To do:
Give again, word for word, each line below starting at the one that contains "blue semicircle: (95, 257)" and ending at the one that contains "purple star: (122, 301) -> (127, 286), moved".

═════ Data listing ═════

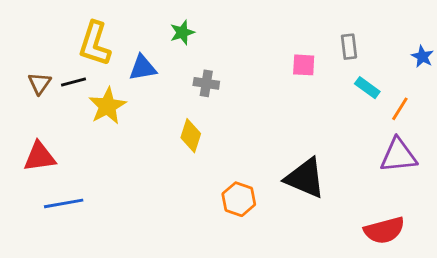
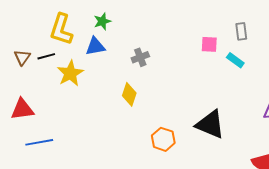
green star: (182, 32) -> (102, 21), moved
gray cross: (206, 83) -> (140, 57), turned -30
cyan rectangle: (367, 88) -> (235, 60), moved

═════
═════ Data listing ═════

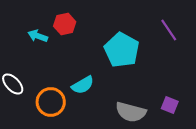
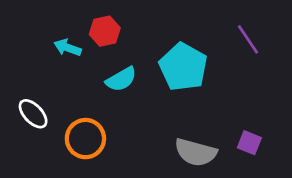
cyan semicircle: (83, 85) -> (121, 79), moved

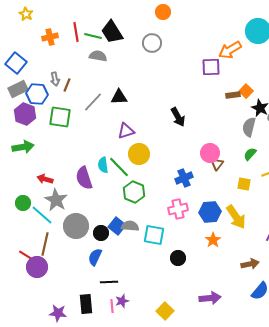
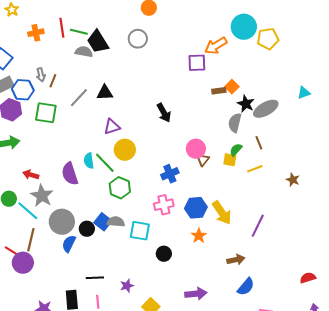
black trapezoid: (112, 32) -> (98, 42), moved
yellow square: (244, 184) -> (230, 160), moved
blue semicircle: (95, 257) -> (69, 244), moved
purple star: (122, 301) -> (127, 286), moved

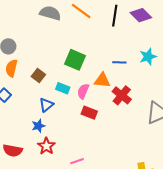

═════

Solution to this exercise:
blue semicircle: (95, 257) -> (69, 244), moved
purple star: (122, 301) -> (127, 286), moved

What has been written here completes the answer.